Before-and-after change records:

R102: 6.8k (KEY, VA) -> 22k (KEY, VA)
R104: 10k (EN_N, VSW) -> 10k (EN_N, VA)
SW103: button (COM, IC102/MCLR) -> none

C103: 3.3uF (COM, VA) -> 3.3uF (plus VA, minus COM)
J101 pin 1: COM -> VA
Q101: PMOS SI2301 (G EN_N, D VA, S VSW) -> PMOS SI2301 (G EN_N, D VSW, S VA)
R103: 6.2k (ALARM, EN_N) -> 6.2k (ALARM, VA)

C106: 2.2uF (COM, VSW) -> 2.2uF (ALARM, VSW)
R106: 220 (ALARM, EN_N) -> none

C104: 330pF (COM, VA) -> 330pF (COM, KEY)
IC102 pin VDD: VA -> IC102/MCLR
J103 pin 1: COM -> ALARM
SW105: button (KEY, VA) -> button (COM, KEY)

...

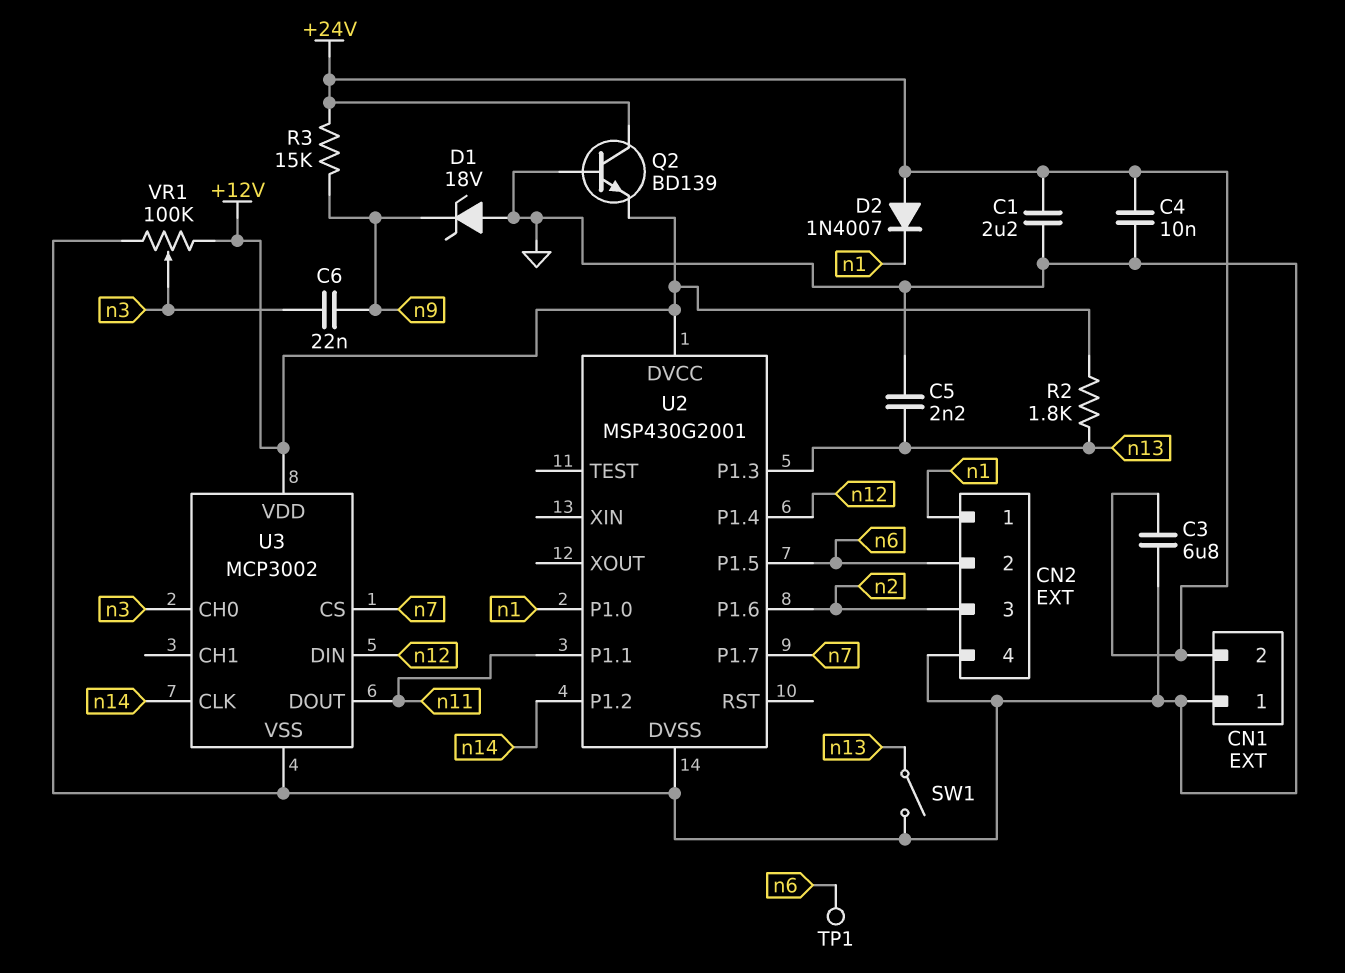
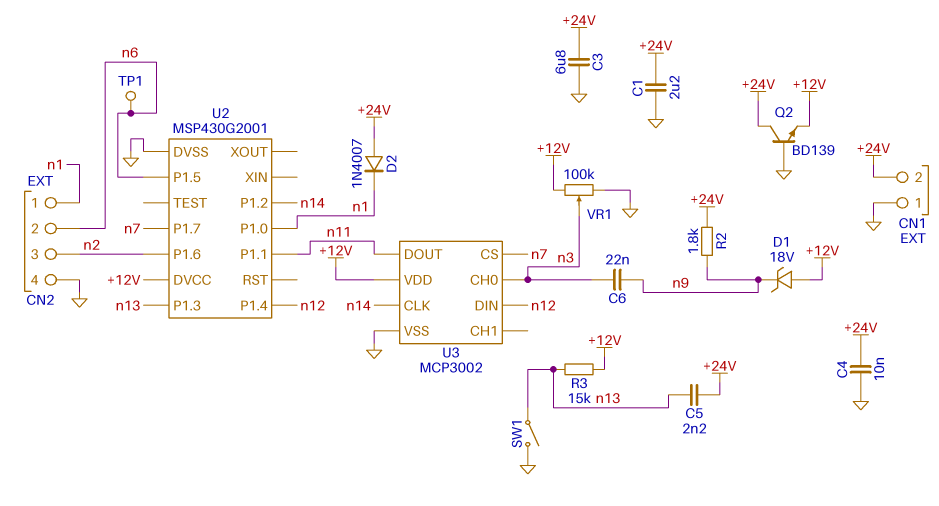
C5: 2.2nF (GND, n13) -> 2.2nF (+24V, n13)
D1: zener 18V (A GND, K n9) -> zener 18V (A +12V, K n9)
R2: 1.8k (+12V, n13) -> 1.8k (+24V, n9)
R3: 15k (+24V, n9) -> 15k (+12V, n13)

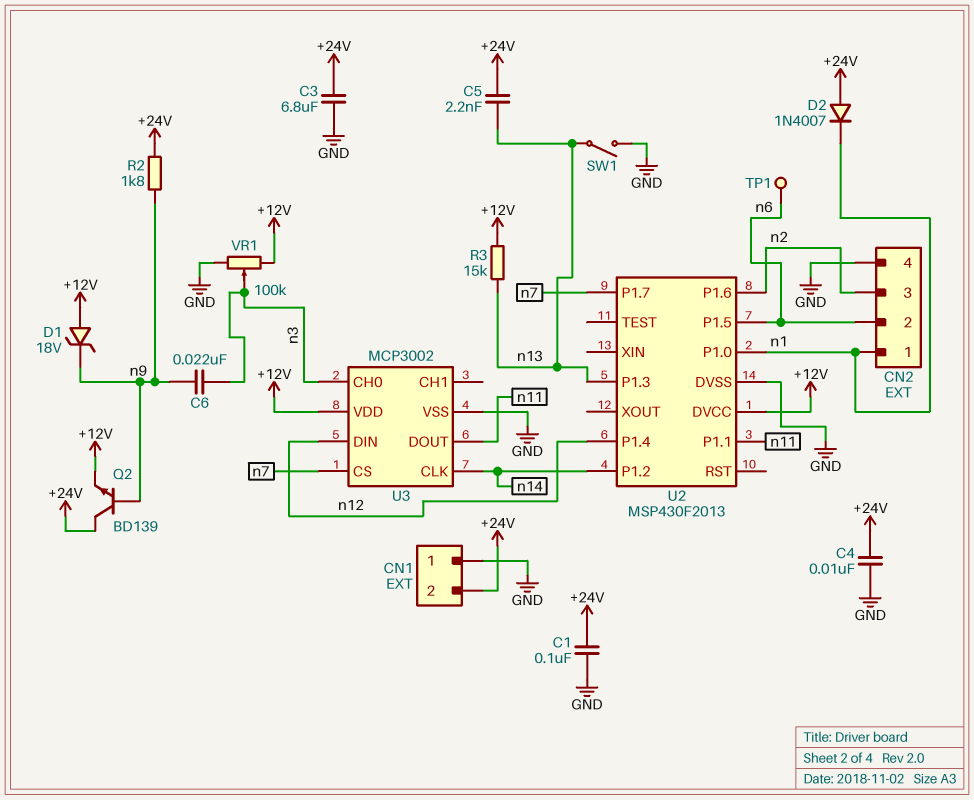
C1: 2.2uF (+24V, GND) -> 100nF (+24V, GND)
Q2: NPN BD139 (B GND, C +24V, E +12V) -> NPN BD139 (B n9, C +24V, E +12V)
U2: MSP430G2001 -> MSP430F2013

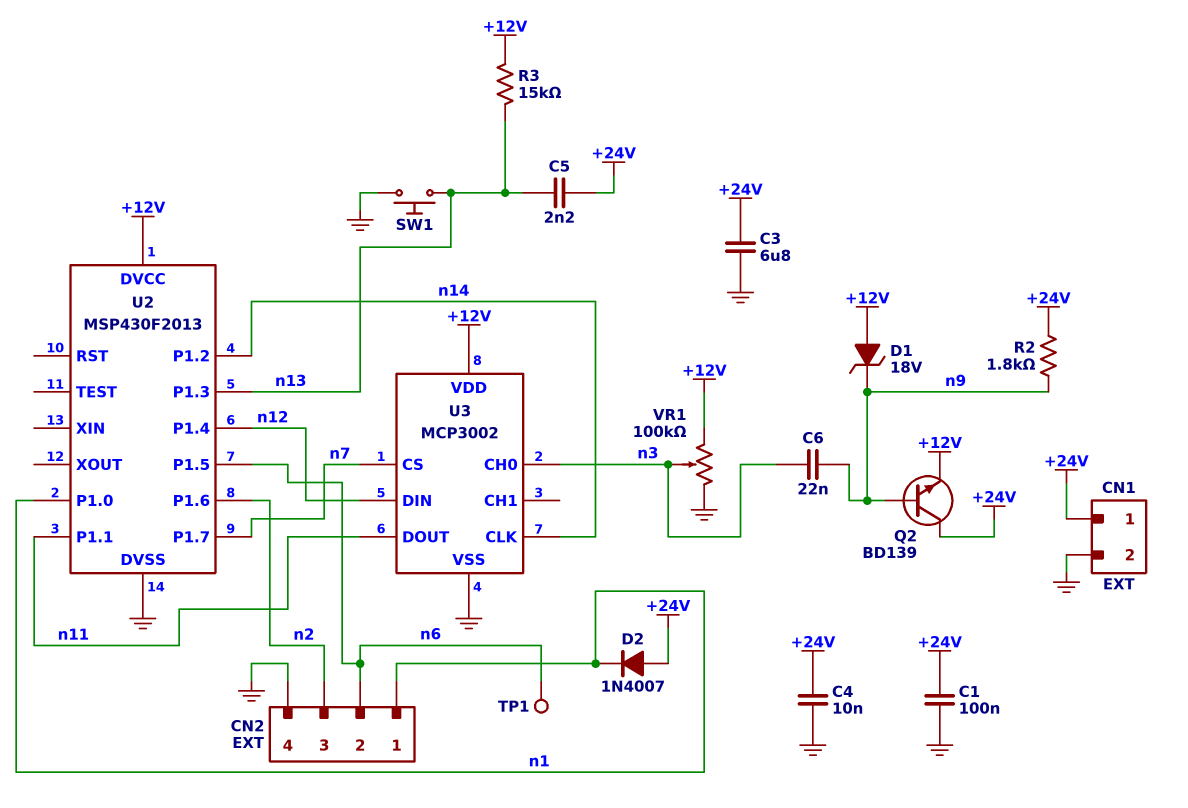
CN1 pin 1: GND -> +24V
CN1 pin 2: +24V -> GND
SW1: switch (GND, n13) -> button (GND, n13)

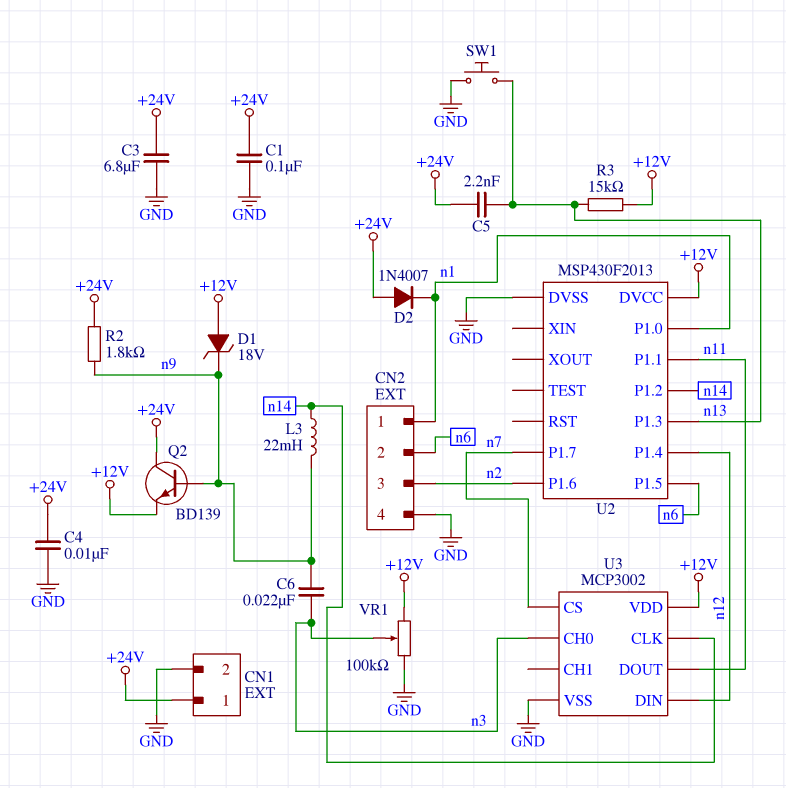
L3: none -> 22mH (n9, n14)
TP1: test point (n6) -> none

EXERCISE:
Write out every line in the data that holds the string "ALARM".

ANSWER BOX:
R103: 6.2k (ALARM, EN_N) -> 6.2k (ALARM, VA)
C106: 2.2uF (COM, VSW) -> 2.2uF (ALARM, VSW)
R106: 220 (ALARM, EN_N) -> none
J103 pin 1: COM -> ALARM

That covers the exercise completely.